▶ [DATA LISTING]:
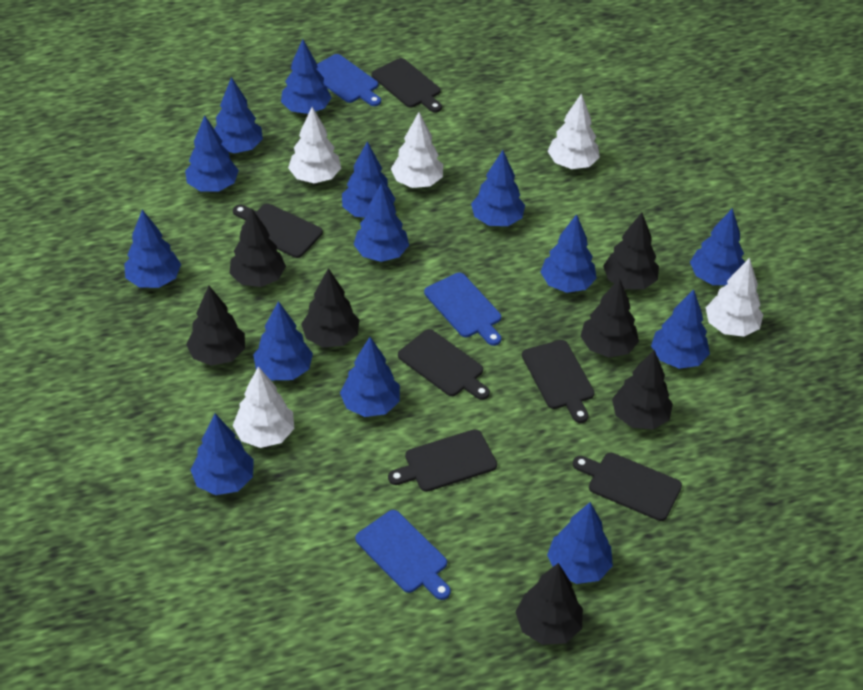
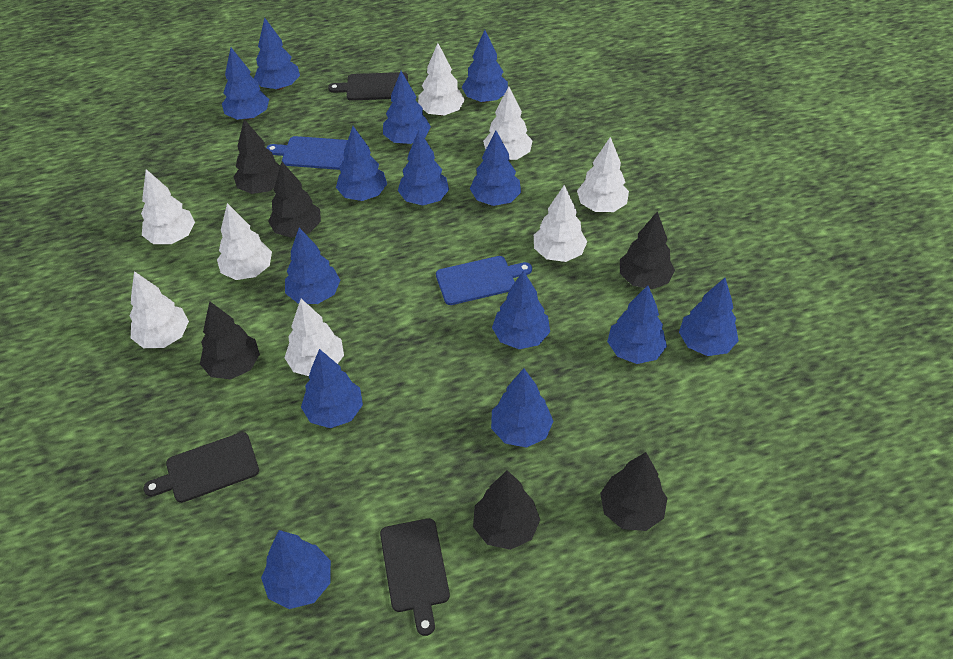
black cutting board: 6 -> 3
black tree: 7 -> 6
blue cutting board: 3 -> 2
white tree: 5 -> 8

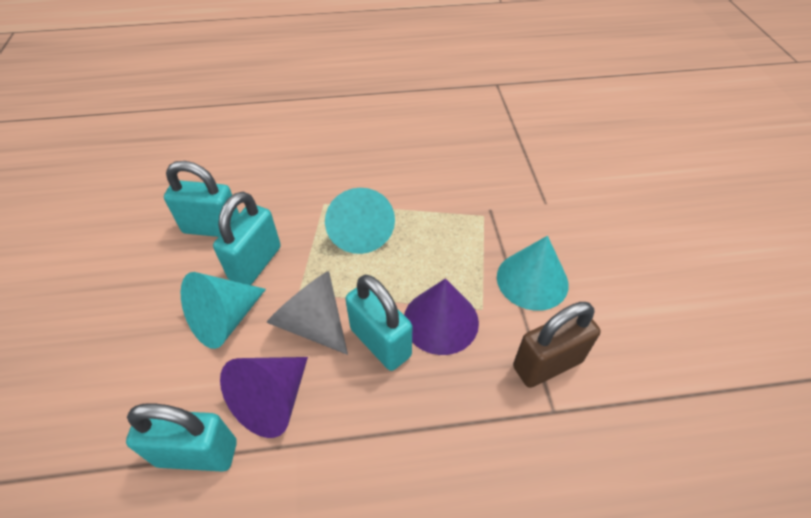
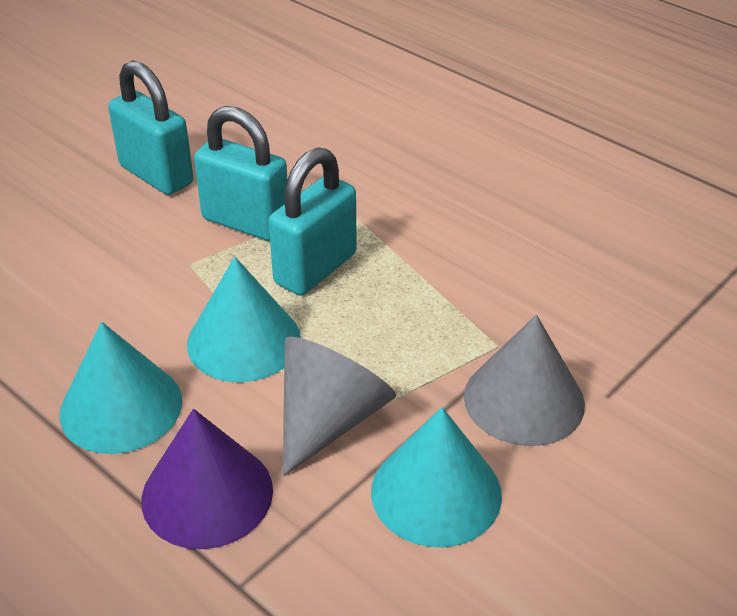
brown padlock: 1 -> 0
grey cone: 1 -> 2
purple cone: 2 -> 1
turquoise padlock: 4 -> 3

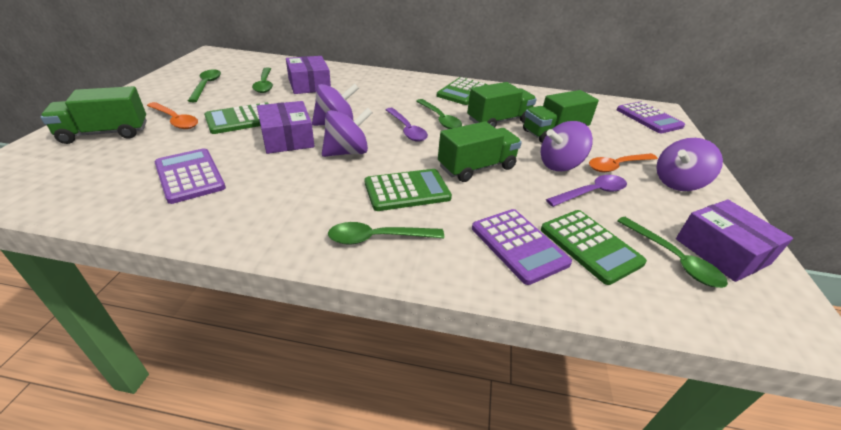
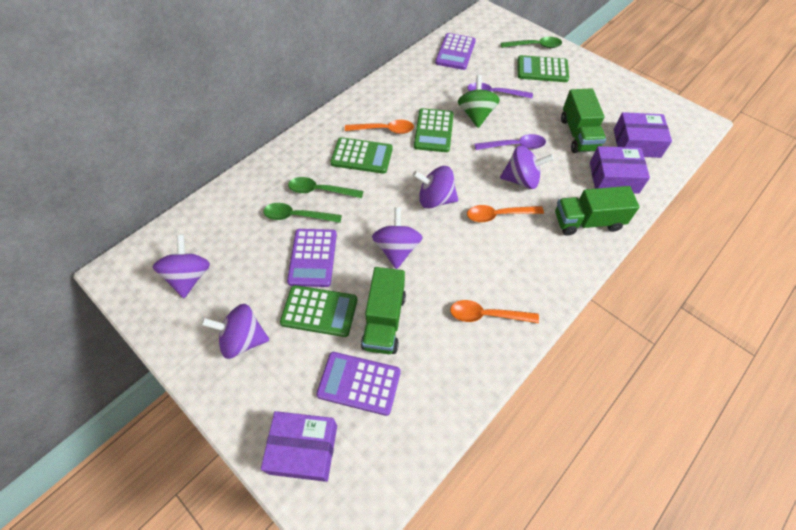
green spinning top: 0 -> 1
green spoon: 5 -> 3
green truck: 4 -> 3
orange spoon: 2 -> 3
purple spinning top: 4 -> 5

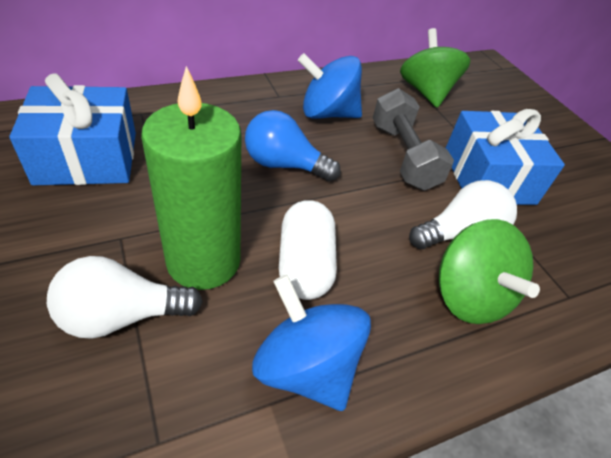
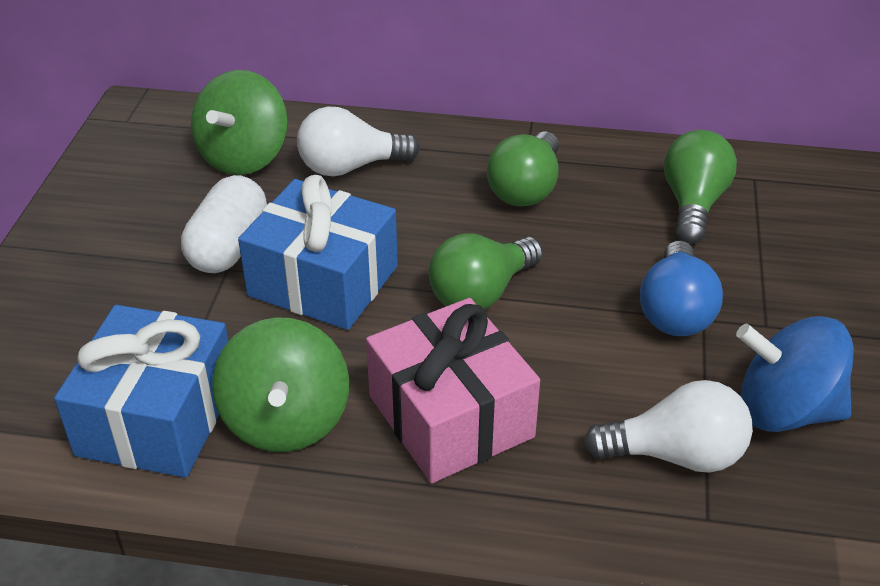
blue spinning top: 2 -> 1
green candle: 1 -> 0
green light bulb: 0 -> 3
grey dumbbell: 1 -> 0
pink gift: 0 -> 1

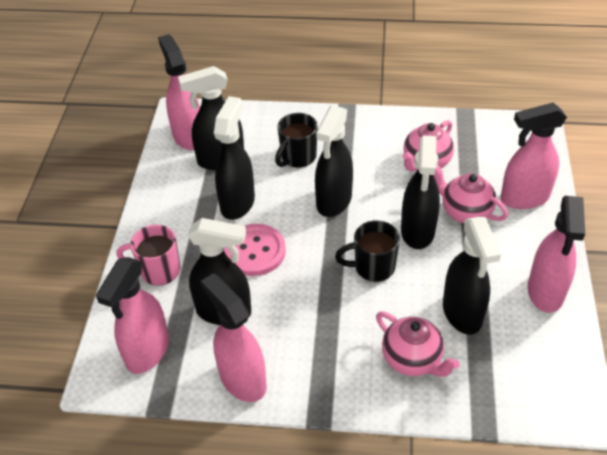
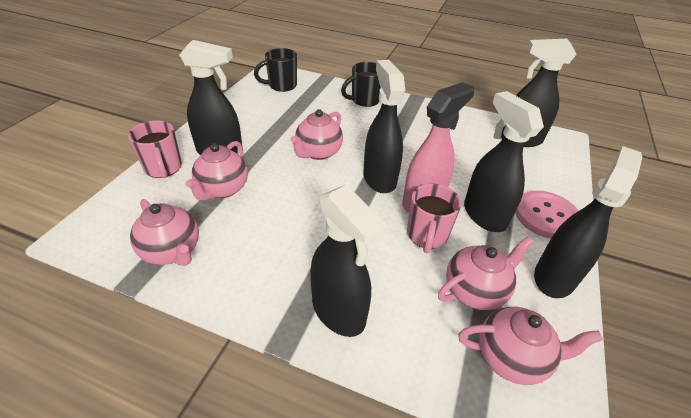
pink mug: 1 -> 2
pink spray bottle: 5 -> 1
pink teapot: 3 -> 5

▶ [WORK INSTRUCTION]:
An exact restatement of the lines from the one holding "white tree: 5 -> 8" through the end of the entries, both ends included, is the whole answer. Pictures stay out.

▶ [TASK ANSWER]:
white tree: 5 -> 8

brown padlock: 1 -> 0
grey cone: 1 -> 2
purple cone: 2 -> 1
turquoise padlock: 4 -> 3

green spinning top: 0 -> 1
green spoon: 5 -> 3
green truck: 4 -> 3
orange spoon: 2 -> 3
purple spinning top: 4 -> 5

blue spinning top: 2 -> 1
green candle: 1 -> 0
green light bulb: 0 -> 3
grey dumbbell: 1 -> 0
pink gift: 0 -> 1

pink mug: 1 -> 2
pink spray bottle: 5 -> 1
pink teapot: 3 -> 5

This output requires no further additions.